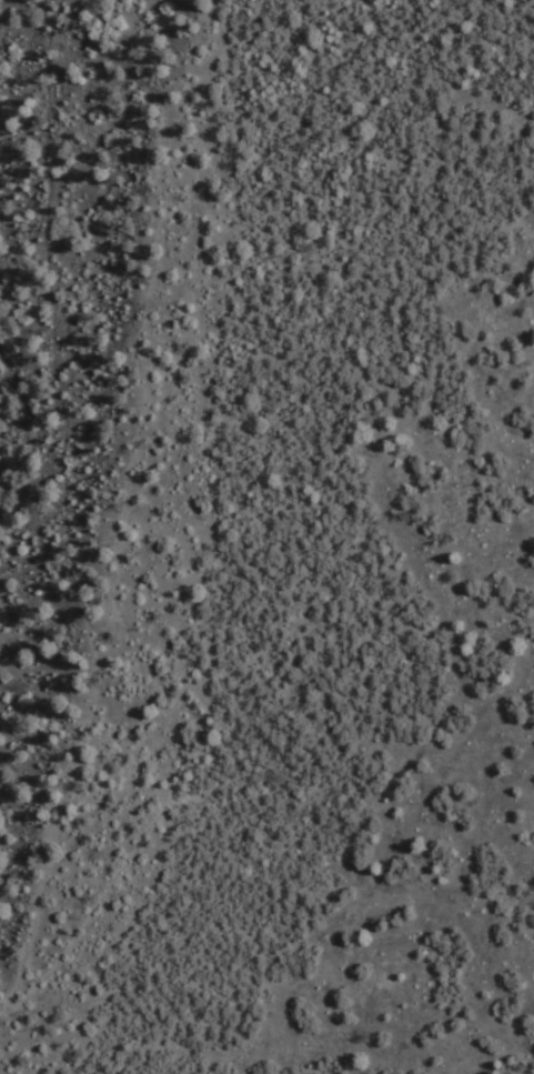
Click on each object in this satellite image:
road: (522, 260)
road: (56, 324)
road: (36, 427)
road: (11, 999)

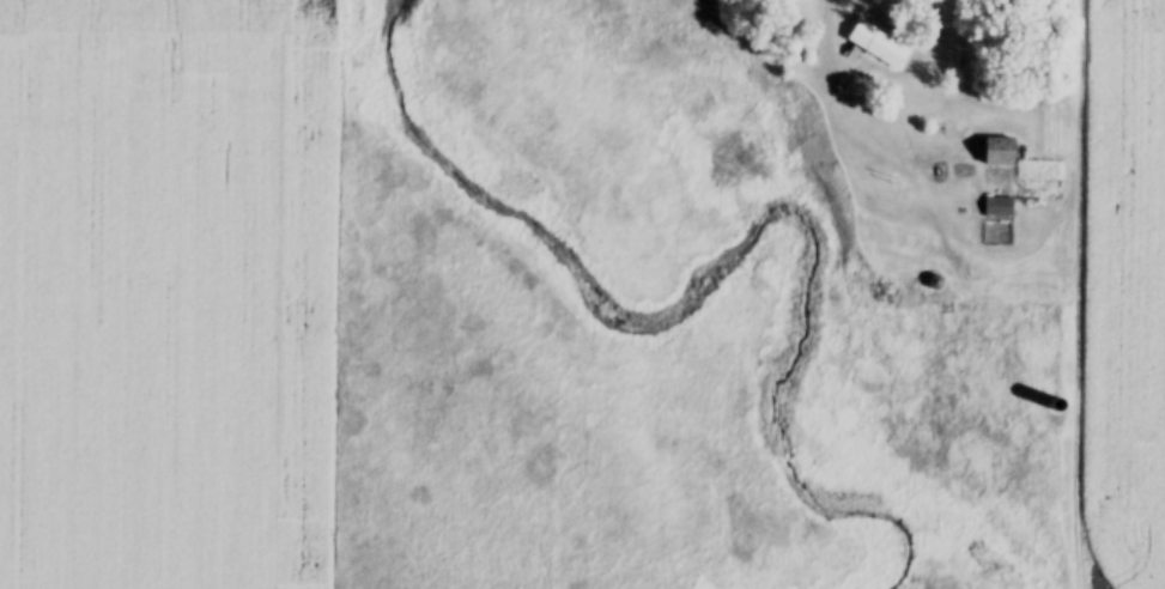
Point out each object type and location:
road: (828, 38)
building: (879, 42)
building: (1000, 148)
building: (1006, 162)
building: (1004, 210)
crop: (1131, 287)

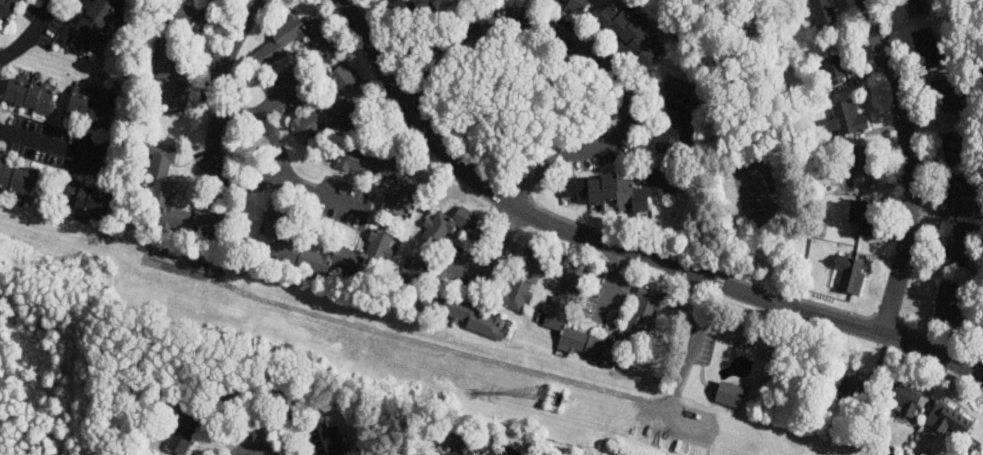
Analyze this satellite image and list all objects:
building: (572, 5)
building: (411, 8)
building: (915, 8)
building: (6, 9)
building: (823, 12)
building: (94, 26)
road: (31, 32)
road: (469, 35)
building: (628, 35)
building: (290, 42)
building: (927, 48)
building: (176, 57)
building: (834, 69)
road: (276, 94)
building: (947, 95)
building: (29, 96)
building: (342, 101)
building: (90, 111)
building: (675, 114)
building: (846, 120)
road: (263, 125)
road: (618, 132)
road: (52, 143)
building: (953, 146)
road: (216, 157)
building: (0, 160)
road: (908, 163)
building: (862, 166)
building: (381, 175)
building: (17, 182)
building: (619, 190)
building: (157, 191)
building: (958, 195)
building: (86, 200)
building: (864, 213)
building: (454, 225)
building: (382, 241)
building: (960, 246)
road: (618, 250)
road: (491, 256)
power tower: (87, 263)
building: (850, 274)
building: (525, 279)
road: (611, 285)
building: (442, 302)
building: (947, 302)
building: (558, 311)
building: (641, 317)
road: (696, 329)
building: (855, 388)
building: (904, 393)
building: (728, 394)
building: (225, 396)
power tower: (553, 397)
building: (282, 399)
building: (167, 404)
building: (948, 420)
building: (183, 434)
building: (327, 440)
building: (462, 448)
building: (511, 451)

□ □ □ □

- [Problem]: Scan the entries above and return each line that holds "tower".

- [Expected answer]:
power tower: (87, 263)
power tower: (553, 397)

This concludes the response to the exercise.